▶ EXCERPTED DATA:
--- BEGIN ---
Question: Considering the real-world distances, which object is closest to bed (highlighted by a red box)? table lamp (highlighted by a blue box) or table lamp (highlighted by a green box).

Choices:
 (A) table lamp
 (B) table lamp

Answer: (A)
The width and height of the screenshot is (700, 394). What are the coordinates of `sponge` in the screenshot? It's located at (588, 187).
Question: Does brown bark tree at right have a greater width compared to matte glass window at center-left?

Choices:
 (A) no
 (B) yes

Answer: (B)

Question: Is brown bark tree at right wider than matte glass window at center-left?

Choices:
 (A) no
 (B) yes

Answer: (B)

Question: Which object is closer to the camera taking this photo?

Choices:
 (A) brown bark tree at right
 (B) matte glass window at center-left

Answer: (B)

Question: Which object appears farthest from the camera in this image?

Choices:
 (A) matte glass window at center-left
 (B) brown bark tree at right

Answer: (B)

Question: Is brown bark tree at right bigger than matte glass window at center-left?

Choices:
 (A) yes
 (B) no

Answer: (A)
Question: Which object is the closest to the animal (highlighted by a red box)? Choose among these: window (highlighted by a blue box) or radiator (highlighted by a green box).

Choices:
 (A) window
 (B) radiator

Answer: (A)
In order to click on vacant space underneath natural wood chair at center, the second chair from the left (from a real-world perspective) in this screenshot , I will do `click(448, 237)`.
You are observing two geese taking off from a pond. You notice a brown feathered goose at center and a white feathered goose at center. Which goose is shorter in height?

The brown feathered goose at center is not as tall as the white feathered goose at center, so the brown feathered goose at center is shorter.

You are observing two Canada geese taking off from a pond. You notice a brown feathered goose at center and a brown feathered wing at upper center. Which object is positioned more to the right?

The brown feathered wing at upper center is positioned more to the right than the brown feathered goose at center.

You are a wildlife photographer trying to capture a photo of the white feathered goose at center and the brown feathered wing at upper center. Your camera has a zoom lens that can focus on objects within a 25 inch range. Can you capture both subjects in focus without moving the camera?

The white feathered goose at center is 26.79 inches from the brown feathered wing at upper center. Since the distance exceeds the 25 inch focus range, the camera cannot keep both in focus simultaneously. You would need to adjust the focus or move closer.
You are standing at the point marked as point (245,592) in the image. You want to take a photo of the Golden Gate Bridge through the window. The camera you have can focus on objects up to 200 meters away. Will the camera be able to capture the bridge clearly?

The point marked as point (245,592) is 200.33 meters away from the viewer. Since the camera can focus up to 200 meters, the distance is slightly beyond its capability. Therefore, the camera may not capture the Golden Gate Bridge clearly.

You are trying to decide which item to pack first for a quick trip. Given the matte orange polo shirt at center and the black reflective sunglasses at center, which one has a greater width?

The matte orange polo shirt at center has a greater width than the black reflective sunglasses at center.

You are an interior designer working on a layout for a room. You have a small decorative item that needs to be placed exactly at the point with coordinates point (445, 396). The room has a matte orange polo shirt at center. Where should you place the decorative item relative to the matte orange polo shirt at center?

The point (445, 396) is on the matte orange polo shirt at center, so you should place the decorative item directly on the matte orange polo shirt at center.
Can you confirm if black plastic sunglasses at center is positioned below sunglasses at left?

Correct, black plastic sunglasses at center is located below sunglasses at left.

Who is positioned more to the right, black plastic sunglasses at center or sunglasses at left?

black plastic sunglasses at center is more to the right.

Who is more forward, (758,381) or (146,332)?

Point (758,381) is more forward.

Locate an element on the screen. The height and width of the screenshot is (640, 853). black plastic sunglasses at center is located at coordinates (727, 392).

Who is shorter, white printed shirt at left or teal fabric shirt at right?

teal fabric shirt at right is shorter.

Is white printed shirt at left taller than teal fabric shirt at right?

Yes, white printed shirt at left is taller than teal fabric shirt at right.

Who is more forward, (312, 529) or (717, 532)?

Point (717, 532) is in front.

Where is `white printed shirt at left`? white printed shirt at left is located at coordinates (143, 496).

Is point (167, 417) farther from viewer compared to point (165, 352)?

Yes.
--- END ---
Write every non-blank line of the rows above as a Markdown table with two columns, No. and Line, numbering the lines in order.

| No. | Line |
|---|---|
| 1 | Question: Considering the real-world distances, which object is closest to bed (highlighted by a red box)? table lamp (highlighted by a blue box) or table lamp (highlighted by a green box). |
| 2 | Choices: |
| 3 |  (A) table lamp |
| 4 |  (B) table lamp |
| 5 | Answer: (A) |
| 6 | The width and height of the screenshot is (700, 394). What are the coordinates of `sponge` in the screenshot? It's located at (588, 187). |
| 7 | Question: Does brown bark tree at right have a greater width compared to matte glass window at center-left? |
| 8 | Choices: |
| 9 |  (A) no |
| 10 |  (B) yes |
| 11 | Answer: (B) |
| 12 | Question: Is brown bark tree at right wider than matte glass window at center-left? |
| 13 | Choices: |
| 14 |  (A) no |
| 15 |  (B) yes |
| 16 | Answer: (B) |
| 17 | Question: Which object is closer to the camera taking this photo? |
| 18 | Choices: |
| 19 |  (A) brown bark tree at right |
| 20 |  (B) matte glass window at center-left |
| 21 | Answer: (B) |
| 22 | Question: Which object appears farthest from the camera in this image? |
| 23 | Choices: |
| 24 |  (A) matte glass window at center-left |
| 25 |  (B) brown bark tree at right |
| 26 | Answer: (B) |
| 27 | Question: Is brown bark tree at right bigger than matte glass window at center-left? |
| 28 | Choices: |
| 29 |  (A) yes |
| 30 |  (B) no |
| 31 | Answer: (A) |
| 32 | Question: Which object is the closest to the animal (highlighted by a red box)? Choose among these: window (highlighted by a blue box) or radiator (highlighted by a green box). |
| 33 | Choices: |
| 34 |  (A) window |
| 35 |  (B) radiator |
| 36 | Answer: (A) |
| 37 | In order to click on vacant space underneath natural wood chair at center, the second chair from the left (from a real-world perspective) in this screenshot , I will do `click(448, 237)`. |
| 38 | You are observing two geese taking off from a pond. You notice a brown feathered goose at center and a white feathered goose at center. Which goose is shorter in height? |
| 39 | The brown feathered goose at center is not as tall as the white feathered goose at center, so the brown feathered goose at center is shorter. |
| 40 | You are observing two Canada geese taking off from a pond. You notice a brown feathered goose at center and a brown feathered wing at upper center. Which object is positioned more to the right? |
| 41 | The brown feathered wing at upper center is positioned more to the right than the brown feathered goose at center. |
| 42 | You are a wildlife photographer trying to capture a photo of the white feathered goose at center and the brown feathered wing at upper center. Your camera has a zoom lens that can focus on objects within a 25 inch range. Can you capture both subjects in focus without moving the camera? |
| 43 | The white feathered goose at center is 26.79 inches from the brown feathered wing at upper center. Since the distance exceeds the 25 inch focus range, the camera cannot keep both in focus simultaneously. You would need to adjust the focus or move closer. |
| 44 | You are standing at the point marked as point (245,592) in the image. You want to take a photo of the Golden Gate Bridge through the window. The camera you have can focus on objects up to 200 meters away. Will the camera be able to capture the bridge clearly? |
| 45 | The point marked as point (245,592) is 200.33 meters away from the viewer. Since the camera can focus up to 200 meters, the distance is slightly beyond its capability. Therefore, the camera may not capture the Golden Gate Bridge clearly. |
| 46 | You are trying to decide which item to pack first for a quick trip. Given the matte orange polo shirt at center and the black reflective sunglasses at center, which one has a greater width? |
| 47 | The matte orange polo shirt at center has a greater width than the black reflective sunglasses at center. |
| 48 | You are an interior designer working on a layout for a room. You have a small decorative item that needs to be placed exactly at the point with coordinates point (445, 396). The room has a matte orange polo shirt at center. Where should you place the decorative item relative to the matte orange polo shirt at center? |
| 49 | The point (445, 396) is on the matte orange polo shirt at center, so you should place the decorative item directly on the matte orange polo shirt at center. |
| 50 | Can you confirm if black plastic sunglasses at center is positioned below sunglasses at left? |
| 51 | Correct, black plastic sunglasses at center is located below sunglasses at left. |
| 52 | Who is positioned more to the right, black plastic sunglasses at center or sunglasses at left? |
| 53 | black plastic sunglasses at center is more to the right. |
| 54 | Who is more forward, (758,381) or (146,332)? |
| 55 | Point (758,381) is more forward. |
| 56 | Locate an element on the screen. The height and width of the screenshot is (640, 853). black plastic sunglasses at center is located at coordinates (727, 392). |
| 57 | Who is shorter, white printed shirt at left or teal fabric shirt at right? |
| 58 | teal fabric shirt at right is shorter. |
| 59 | Is white printed shirt at left taller than teal fabric shirt at right? |
| 60 | Yes, white printed shirt at left is taller than teal fabric shirt at right. |
| 61 | Who is more forward, (312, 529) or (717, 532)? |
| 62 | Point (717, 532) is in front. |
| 63 | Where is `white printed shirt at left`? white printed shirt at left is located at coordinates (143, 496). |
| 64 | Is point (167, 417) farther from viewer compared to point (165, 352)? |
| 65 | Yes. |